Task to complete: I would like every record below transcribed exactly as it is.

Input data START

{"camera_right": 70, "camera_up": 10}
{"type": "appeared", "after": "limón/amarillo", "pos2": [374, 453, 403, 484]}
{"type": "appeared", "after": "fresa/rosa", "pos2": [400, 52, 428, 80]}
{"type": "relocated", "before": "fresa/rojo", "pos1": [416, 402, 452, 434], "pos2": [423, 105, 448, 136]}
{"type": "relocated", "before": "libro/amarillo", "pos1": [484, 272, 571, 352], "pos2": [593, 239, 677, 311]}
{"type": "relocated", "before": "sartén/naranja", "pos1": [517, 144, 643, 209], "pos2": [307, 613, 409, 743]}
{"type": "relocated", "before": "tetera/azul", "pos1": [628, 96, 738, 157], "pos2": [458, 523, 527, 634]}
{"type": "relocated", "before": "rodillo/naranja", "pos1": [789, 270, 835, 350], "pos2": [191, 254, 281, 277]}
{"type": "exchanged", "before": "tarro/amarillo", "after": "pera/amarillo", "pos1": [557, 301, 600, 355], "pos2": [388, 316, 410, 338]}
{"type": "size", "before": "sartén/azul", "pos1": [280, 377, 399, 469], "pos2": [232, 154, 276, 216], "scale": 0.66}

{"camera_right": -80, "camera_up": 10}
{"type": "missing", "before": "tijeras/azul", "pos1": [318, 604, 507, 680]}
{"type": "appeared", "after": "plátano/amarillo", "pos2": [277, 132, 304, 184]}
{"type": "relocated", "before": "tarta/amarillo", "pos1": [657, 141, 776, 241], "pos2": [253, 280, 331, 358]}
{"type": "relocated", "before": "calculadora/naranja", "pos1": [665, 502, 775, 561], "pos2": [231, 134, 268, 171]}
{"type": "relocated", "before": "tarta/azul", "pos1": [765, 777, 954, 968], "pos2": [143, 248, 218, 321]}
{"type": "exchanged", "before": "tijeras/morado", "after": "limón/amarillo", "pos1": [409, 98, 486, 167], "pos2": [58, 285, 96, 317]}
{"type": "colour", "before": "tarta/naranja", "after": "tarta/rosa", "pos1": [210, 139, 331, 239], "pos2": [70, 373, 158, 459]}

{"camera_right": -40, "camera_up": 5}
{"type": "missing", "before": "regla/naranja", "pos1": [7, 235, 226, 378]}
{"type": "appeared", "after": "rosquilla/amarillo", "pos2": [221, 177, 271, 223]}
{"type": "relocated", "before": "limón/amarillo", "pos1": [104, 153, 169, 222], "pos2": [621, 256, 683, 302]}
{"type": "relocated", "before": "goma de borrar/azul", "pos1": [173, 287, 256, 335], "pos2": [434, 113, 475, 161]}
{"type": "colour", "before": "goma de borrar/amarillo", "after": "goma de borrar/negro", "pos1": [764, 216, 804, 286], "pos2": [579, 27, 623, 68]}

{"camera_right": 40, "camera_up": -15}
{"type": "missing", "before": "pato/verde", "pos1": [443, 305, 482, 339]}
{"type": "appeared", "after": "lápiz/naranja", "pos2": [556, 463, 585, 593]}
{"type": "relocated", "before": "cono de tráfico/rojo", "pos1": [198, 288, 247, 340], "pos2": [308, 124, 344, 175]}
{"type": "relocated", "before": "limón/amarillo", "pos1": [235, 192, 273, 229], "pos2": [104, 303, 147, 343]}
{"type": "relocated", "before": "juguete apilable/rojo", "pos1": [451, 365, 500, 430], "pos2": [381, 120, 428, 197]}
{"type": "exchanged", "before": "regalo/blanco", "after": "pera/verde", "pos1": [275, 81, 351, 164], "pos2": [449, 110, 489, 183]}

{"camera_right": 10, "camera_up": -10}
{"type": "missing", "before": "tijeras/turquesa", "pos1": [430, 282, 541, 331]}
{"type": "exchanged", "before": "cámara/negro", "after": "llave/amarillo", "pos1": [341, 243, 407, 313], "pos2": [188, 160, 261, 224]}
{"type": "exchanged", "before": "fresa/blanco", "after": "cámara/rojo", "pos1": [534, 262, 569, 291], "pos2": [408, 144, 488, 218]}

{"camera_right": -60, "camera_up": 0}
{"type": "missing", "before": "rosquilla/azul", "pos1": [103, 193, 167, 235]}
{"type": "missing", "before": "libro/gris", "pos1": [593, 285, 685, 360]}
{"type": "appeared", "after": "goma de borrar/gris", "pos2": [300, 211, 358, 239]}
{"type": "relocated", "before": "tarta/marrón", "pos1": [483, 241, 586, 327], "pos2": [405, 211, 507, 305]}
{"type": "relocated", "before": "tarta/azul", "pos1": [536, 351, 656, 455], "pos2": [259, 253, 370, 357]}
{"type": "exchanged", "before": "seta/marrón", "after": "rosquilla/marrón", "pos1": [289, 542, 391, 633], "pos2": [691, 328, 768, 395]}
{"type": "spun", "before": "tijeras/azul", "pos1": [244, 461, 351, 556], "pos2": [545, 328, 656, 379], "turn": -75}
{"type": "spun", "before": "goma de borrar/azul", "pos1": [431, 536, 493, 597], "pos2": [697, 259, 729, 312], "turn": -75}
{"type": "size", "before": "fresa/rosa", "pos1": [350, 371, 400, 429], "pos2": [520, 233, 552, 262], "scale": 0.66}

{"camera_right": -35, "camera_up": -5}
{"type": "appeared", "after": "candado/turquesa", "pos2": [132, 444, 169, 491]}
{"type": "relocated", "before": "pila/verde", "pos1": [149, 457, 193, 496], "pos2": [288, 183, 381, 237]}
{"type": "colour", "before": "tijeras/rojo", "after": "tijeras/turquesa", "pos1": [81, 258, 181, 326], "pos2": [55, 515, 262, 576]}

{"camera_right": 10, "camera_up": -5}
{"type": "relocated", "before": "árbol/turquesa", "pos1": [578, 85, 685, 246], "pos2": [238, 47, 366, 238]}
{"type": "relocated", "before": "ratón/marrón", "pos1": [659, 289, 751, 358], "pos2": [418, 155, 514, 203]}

Input data END

Answer section:
{"camera_right": 70, "camera_up": 10}
{"type": "appeared", "after": "limón/amarillo", "pos2": [374, 453, 403, 484]}
{"type": "appeared", "after": "fresa/rosa", "pos2": [400, 52, 428, 80]}
{"type": "relocated", "before": "fresa/rojo", "pos1": [416, 402, 452, 434], "pos2": [423, 105, 448, 136]}
{"type": "relocated", "before": "libro/amarillo", "pos1": [484, 272, 571, 352], "pos2": [593, 239, 677, 311]}
{"type": "relocated", "before": "sartén/naranja", "pos1": [517, 144, 643, 209], "pos2": [307, 613, 409, 743]}
{"type": "relocated", "before": "tetera/azul", "pos1": [628, 96, 738, 157], "pos2": [458, 523, 527, 634]}
{"type": "relocated", "before": "rodillo/naranja", "pos1": [789, 270, 835, 350], "pos2": [191, 254, 281, 277]}
{"type": "exchanged", "before": "tarro/amarillo", "after": "pera/amarillo", "pos1": [557, 301, 600, 355], "pos2": [388, 316, 410, 338]}
{"type": "size", "before": "sartén/azul", "pos1": [280, 377, 399, 469], "pos2": [232, 154, 276, 216], "scale": 0.66}

{"camera_right": -80, "camera_up": 10}
{"type": "missing", "before": "tijeras/azul", "pos1": [318, 604, 507, 680]}
{"type": "appeared", "after": "plátano/amarillo", "pos2": [277, 132, 304, 184]}
{"type": "relocated", "before": "tarta/amarillo", "pos1": [657, 141, 776, 241], "pos2": [253, 280, 331, 358]}
{"type": "relocated", "before": "calculadora/naranja", "pos1": [665, 502, 775, 561], "pos2": [231, 134, 268, 171]}
{"type": "relocated", "before": "tarta/azul", "pos1": [765, 777, 954, 968], "pos2": [143, 248, 218, 321]}
{"type": "exchanged", "before": "tijeras/morado", "after": "limón/amarillo", "pos1": [409, 98, 486, 167], "pos2": [58, 285, 96, 317]}
{"type": "colour", "before": "tarta/naranja", "after": "tarta/rosa", "pos1": [210, 139, 331, 239], "pos2": [70, 373, 158, 459]}

{"camera_right": -40, "camera_up": 5}
{"type": "missing", "before": "regla/naranja", "pos1": [7, 235, 226, 378]}
{"type": "appeared", "after": "rosquilla/amarillo", "pos2": [221, 177, 271, 223]}
{"type": "relocated", "before": "limón/amarillo", "pos1": [104, 153, 169, 222], "pos2": [621, 256, 683, 302]}
{"type": "relocated", "before": "goma de borrar/azul", "pos1": [173, 287, 256, 335], "pos2": [434, 113, 475, 161]}
{"type": "colour", "before": "goma de borrar/amarillo", "after": "goma de borrar/negro", "pos1": [764, 216, 804, 286], "pos2": [579, 27, 623, 68]}

{"camera_right": 40, "camera_up": -15}
{"type": "missing", "before": "pato/verde", "pos1": [443, 305, 482, 339]}
{"type": "appeared", "after": "lápiz/naranja", "pos2": [556, 463, 585, 593]}
{"type": "relocated", "before": "cono de tráfico/rojo", "pos1": [198, 288, 247, 340], "pos2": [308, 124, 344, 175]}
{"type": "relocated", "before": "limón/amarillo", "pos1": [235, 192, 273, 229], "pos2": [104, 303, 147, 343]}
{"type": "relocated", "before": "juguete apilable/rojo", "pos1": [451, 365, 500, 430], "pos2": [381, 120, 428, 197]}
{"type": "exchanged", "before": "regalo/blanco", "after": "pera/verde", "pos1": [275, 81, 351, 164], "pos2": [449, 110, 489, 183]}

{"camera_right": 10, "camera_up": -10}
{"type": "missing", "before": "tijeras/turquesa", "pos1": [430, 282, 541, 331]}
{"type": "exchanged", "before": "cámara/negro", "after": "llave/amarillo", "pos1": [341, 243, 407, 313], "pos2": [188, 160, 261, 224]}
{"type": "exchanged", "before": "fresa/blanco", "after": "cámara/rojo", "pos1": [534, 262, 569, 291], "pos2": [408, 144, 488, 218]}

{"camera_right": -60, "camera_up": 0}
{"type": "missing", "before": "rosquilla/azul", "pos1": [103, 193, 167, 235]}
{"type": "missing", "before": "libro/gris", "pos1": [593, 285, 685, 360]}
{"type": "appeared", "after": "goma de borrar/gris", "pos2": [300, 211, 358, 239]}
{"type": "relocated", "before": "tarta/marrón", "pos1": [483, 241, 586, 327], "pos2": [405, 211, 507, 305]}
{"type": "relocated", "before": "tarta/azul", "pos1": [536, 351, 656, 455], "pos2": [259, 253, 370, 357]}
{"type": "exchanged", "before": "seta/marrón", "after": "rosquilla/marrón", "pos1": [289, 542, 391, 633], "pos2": [691, 328, 768, 395]}
{"type": "spun", "before": "tijeras/azul", "pos1": [244, 461, 351, 556], "pos2": [545, 328, 656, 379], "turn": -75}
{"type": "spun", "before": "goma de borrar/azul", "pos1": [431, 536, 493, 597], "pos2": [697, 259, 729, 312], "turn": -75}
{"type": "size", "before": "fresa/rosa", "pos1": [350, 371, 400, 429], "pos2": [520, 233, 552, 262], "scale": 0.66}

{"camera_right": -35, "camera_up": -5}
{"type": "appeared", "after": "candado/turquesa", "pos2": [132, 444, 169, 491]}
{"type": "relocated", "before": "pila/verde", "pos1": [149, 457, 193, 496], "pos2": [288, 183, 381, 237]}
{"type": "colour", "before": "tijeras/rojo", "after": "tijeras/turquesa", "pos1": [81, 258, 181, 326], "pos2": [55, 515, 262, 576]}

{"camera_right": 10, "camera_up": -5}
{"type": "relocated", "before": "árbol/turquesa", "pos1": [578, 85, 685, 246], "pos2": [238, 47, 366, 238]}
{"type": "relocated", "before": "ratón/marrón", "pos1": [659, 289, 751, 358], "pos2": [418, 155, 514, 203]}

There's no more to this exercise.